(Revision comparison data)

——

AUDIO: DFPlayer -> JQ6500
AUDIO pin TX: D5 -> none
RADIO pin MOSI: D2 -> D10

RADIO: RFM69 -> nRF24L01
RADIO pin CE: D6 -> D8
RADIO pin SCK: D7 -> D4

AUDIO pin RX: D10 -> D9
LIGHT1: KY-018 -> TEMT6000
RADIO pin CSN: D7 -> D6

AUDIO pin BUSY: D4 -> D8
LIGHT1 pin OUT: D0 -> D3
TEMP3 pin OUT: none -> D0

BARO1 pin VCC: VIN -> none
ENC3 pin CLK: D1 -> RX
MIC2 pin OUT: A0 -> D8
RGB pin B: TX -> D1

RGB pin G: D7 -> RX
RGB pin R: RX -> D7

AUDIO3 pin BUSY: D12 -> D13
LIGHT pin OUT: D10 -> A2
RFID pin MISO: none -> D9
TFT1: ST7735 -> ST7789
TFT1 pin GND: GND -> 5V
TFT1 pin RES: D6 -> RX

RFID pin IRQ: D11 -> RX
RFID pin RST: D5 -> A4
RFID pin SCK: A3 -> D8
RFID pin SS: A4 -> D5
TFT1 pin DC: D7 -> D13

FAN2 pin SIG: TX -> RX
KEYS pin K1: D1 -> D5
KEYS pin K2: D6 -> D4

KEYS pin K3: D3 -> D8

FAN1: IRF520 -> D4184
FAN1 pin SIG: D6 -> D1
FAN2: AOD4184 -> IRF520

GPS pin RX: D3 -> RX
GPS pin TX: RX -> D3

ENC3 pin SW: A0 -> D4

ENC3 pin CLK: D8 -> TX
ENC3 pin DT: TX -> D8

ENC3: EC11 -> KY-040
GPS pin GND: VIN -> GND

——

WHAT THIS TASK INVOLVES
Word for word, restate all of the data shown above.

YOUR RESPONSE
AUDIO: DFPlayer -> JQ6500
AUDIO pin TX: D5 -> none
RADIO pin MOSI: D2 -> D10

RADIO: RFM69 -> nRF24L01
RADIO pin CE: D6 -> D8
RADIO pin SCK: D7 -> D4

AUDIO pin RX: D10 -> D9
LIGHT1: KY-018 -> TEMT6000
RADIO pin CSN: D7 -> D6

AUDIO pin BUSY: D4 -> D8
LIGHT1 pin OUT: D0 -> D3
TEMP3 pin OUT: none -> D0

BARO1 pin VCC: VIN -> none
ENC3 pin CLK: D1 -> RX
MIC2 pin OUT: A0 -> D8
RGB pin B: TX -> D1

RGB pin G: D7 -> RX
RGB pin R: RX -> D7

AUDIO3 pin BUSY: D12 -> D13
LIGHT pin OUT: D10 -> A2
RFID pin MISO: none -> D9
TFT1: ST7735 -> ST7789
TFT1 pin GND: GND -> 5V
TFT1 pin RES: D6 -> RX

RFID pin IRQ: D11 -> RX
RFID pin RST: D5 -> A4
RFID pin SCK: A3 -> D8
RFID pin SS: A4 -> D5
TFT1 pin DC: D7 -> D13

FAN2 pin SIG: TX -> RX
KEYS pin K1: D1 -> D5
KEYS pin K2: D6 -> D4

KEYS pin K3: D3 -> D8

FAN1: IRF520 -> D4184
FAN1 pin SIG: D6 -> D1
FAN2: AOD4184 -> IRF520

GPS pin RX: D3 -> RX
GPS pin TX: RX -> D3

ENC3 pin SW: A0 -> D4

ENC3 pin CLK: D8 -> TX
ENC3 pin DT: TX -> D8

ENC3: EC11 -> KY-040
GPS pin GND: VIN -> GND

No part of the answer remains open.